* _Exercise directions_
Repeat exactly, please, the opening lines of the data below, through and including the line where "change=recolor; old=aqua frying" sits.
_ _ _ _
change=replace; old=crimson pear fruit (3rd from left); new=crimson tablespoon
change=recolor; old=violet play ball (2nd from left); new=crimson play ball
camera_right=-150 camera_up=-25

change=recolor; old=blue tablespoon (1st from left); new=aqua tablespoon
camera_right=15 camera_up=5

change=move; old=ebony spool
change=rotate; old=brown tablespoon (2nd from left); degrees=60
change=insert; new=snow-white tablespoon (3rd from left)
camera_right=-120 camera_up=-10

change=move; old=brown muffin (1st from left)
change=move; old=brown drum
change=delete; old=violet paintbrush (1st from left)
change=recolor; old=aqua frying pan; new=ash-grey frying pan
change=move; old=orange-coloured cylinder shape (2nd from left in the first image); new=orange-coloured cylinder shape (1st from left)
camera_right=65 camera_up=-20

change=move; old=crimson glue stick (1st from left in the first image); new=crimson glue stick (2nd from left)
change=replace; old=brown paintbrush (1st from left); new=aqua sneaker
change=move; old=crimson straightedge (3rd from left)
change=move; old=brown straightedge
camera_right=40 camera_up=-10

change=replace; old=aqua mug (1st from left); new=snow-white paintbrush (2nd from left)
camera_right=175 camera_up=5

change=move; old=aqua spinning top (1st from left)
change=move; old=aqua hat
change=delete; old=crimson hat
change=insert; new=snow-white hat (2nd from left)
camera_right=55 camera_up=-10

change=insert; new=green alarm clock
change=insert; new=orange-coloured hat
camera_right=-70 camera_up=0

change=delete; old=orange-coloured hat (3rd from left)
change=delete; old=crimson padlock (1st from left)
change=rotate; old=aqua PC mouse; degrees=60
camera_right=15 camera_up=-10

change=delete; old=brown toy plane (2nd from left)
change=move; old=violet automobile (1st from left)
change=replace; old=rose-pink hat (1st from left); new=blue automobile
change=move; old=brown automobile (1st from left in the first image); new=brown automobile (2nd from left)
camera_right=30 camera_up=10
_ _ _ _
* _Written response_
change=replace; old=crimson pear fruit (3rd from left); new=crimson tablespoon
change=recolor; old=violet play ball (2nd from left); new=crimson play ball
camera_right=-150 camera_up=-25

change=recolor; old=blue tablespoon (1st from left); new=aqua tablespoon
camera_right=15 camera_up=5

change=move; old=ebony spool
change=rotate; old=brown tablespoon (2nd from left); degrees=60
change=insert; new=snow-white tablespoon (3rd from left)
camera_right=-120 camera_up=-10

change=move; old=brown muffin (1st from left)
change=move; old=brown drum
change=delete; old=violet paintbrush (1st from left)
change=recolor; old=aqua frying pan; new=ash-grey frying pan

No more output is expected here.